** BEGIN Data in this exercise **

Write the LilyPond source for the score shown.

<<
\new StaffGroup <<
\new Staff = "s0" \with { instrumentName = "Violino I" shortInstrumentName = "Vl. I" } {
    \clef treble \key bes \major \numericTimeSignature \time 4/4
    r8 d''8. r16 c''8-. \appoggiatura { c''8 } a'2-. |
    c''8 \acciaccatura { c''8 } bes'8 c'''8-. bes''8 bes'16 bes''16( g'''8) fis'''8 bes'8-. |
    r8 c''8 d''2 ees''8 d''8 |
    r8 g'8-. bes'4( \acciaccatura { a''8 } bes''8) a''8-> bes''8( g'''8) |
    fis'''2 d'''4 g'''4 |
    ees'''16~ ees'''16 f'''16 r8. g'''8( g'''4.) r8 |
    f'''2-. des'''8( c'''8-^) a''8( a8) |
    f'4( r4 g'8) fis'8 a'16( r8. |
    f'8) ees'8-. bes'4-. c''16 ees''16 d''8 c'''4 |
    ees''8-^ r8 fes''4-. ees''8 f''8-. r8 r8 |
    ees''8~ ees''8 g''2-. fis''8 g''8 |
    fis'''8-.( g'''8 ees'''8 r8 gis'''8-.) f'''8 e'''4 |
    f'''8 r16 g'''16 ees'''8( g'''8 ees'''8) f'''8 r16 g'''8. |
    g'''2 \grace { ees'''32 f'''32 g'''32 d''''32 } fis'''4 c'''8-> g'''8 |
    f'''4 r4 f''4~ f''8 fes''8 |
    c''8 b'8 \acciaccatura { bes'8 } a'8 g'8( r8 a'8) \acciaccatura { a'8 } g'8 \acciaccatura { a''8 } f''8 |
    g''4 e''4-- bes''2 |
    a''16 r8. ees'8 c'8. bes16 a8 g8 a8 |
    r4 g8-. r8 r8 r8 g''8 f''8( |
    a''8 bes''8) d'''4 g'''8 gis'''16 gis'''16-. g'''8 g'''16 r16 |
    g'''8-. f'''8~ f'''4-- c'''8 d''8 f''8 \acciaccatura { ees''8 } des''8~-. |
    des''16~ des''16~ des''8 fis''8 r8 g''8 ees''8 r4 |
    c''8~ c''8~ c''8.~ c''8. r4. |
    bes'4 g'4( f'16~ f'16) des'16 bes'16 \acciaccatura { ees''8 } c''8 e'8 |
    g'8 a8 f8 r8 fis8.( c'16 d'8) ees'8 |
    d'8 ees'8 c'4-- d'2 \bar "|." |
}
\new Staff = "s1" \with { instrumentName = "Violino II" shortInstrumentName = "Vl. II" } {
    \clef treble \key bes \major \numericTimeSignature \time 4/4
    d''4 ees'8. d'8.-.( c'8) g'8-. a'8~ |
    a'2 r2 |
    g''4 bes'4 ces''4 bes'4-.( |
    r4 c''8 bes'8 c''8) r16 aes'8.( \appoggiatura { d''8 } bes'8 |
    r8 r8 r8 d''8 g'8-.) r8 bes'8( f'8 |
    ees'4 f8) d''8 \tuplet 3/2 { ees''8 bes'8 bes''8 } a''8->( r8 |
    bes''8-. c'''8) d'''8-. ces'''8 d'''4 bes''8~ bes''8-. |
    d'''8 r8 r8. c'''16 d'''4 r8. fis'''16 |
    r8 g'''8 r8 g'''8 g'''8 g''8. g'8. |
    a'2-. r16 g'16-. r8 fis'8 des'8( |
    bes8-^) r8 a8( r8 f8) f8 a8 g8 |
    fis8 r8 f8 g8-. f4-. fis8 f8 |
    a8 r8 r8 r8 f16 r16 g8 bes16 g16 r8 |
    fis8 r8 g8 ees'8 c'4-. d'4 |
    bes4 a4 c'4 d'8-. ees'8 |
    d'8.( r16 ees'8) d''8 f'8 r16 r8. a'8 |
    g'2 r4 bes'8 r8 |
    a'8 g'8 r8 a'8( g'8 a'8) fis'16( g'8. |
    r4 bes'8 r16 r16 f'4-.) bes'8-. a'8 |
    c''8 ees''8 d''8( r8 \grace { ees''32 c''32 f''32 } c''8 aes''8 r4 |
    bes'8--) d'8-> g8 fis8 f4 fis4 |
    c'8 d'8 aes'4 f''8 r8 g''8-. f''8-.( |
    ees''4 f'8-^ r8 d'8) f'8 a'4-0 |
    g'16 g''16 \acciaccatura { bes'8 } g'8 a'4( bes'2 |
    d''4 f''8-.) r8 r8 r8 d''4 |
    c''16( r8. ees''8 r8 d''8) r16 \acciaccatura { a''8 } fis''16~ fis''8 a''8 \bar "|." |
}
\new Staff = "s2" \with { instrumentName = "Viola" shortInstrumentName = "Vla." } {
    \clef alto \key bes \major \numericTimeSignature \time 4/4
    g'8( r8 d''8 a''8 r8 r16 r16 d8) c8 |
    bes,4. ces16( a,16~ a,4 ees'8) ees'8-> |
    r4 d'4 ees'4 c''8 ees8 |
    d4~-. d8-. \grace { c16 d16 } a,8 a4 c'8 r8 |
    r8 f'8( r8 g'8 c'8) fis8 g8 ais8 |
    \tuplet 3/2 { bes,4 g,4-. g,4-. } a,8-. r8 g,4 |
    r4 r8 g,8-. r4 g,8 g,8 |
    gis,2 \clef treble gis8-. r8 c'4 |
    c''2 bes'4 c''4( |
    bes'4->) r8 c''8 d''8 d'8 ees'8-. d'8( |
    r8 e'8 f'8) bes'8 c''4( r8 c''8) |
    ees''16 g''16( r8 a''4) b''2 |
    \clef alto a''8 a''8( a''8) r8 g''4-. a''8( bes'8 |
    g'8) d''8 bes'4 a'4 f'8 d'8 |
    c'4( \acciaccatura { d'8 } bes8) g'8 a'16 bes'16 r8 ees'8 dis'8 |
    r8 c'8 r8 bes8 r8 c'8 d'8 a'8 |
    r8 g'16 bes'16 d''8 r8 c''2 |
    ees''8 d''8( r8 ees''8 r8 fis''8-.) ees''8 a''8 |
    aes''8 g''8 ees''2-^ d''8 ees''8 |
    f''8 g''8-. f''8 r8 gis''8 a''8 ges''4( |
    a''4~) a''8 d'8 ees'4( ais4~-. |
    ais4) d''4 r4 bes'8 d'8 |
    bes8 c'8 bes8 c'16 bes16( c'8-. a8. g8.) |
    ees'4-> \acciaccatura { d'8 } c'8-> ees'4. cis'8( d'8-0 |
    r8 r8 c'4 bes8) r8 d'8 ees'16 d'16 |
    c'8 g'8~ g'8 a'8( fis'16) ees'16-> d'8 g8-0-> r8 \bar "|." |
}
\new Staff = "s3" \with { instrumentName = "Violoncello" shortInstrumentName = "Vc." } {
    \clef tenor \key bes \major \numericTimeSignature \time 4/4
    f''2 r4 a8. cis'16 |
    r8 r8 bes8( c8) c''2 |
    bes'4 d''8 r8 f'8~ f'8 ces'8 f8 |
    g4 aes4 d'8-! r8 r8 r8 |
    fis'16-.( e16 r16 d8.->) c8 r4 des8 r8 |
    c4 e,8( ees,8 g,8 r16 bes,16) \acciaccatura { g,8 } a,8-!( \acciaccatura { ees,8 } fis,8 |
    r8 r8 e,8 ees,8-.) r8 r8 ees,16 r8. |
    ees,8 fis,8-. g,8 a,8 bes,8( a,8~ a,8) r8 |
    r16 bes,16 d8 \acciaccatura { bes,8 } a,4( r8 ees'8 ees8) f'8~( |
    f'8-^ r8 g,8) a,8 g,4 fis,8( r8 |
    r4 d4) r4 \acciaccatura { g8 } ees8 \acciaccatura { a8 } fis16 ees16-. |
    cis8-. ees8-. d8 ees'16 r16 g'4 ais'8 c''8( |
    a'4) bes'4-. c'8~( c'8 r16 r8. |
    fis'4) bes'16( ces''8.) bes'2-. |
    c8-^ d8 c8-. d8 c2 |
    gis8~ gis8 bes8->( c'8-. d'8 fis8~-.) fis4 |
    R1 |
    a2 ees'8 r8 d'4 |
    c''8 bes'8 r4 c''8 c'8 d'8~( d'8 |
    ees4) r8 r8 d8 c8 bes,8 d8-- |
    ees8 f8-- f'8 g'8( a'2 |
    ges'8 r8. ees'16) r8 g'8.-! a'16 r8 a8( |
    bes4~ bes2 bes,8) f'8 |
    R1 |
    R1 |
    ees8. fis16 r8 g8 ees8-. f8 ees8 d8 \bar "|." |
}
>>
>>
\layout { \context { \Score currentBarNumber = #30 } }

** END Data in this exercise **

**Description of the task:**
Which lines above contain the string "numericTimeSignature"? Pull out each of them.

**Reply to the exercise:**
    \clef treble \key bes \major \numericTimeSignature \time 4/4
    \clef treble \key bes \major \numericTimeSignature \time 4/4
    \clef alto \key bes \major \numericTimeSignature \time 4/4
    \clef tenor \key bes \major \numericTimeSignature \time 4/4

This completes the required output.